WHAT TO PRODUCE: Could you please find each line in the records that contains the word "black" and copy it?

TASK MATERIAL:
-------

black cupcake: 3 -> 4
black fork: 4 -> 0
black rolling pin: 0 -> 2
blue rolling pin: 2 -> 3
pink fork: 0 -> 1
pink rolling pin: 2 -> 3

-------

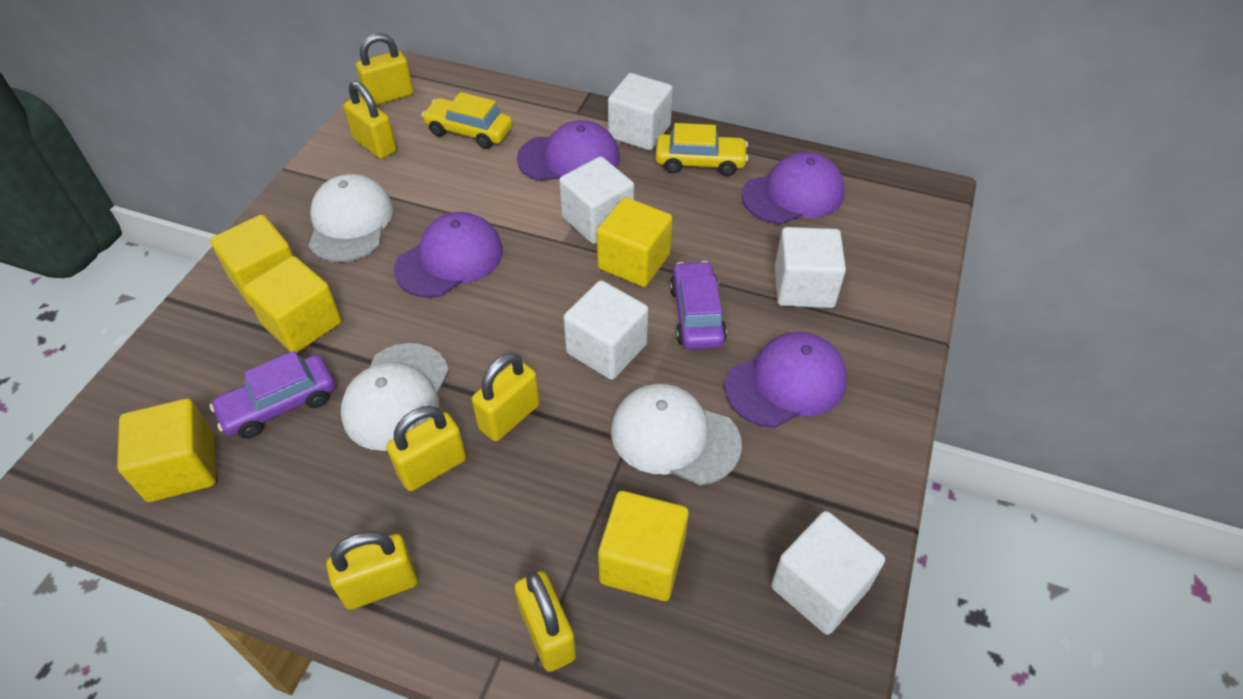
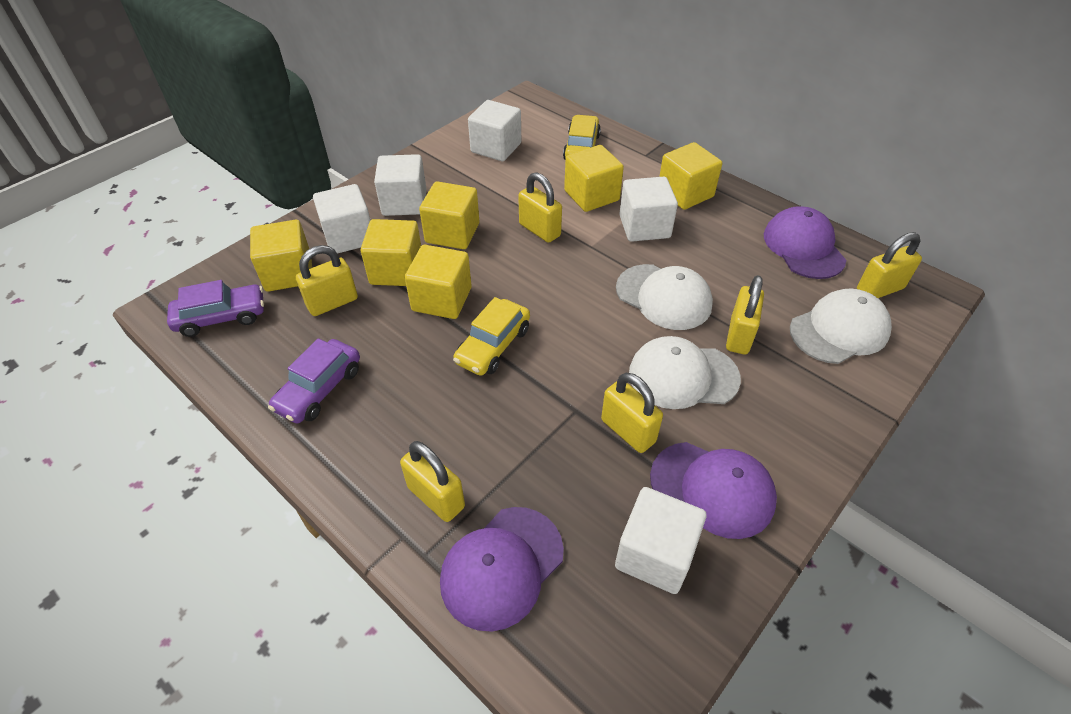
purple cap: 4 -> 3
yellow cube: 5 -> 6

-------

TASK ANSWER:
black cupcake: 3 -> 4
black fork: 4 -> 0
black rolling pin: 0 -> 2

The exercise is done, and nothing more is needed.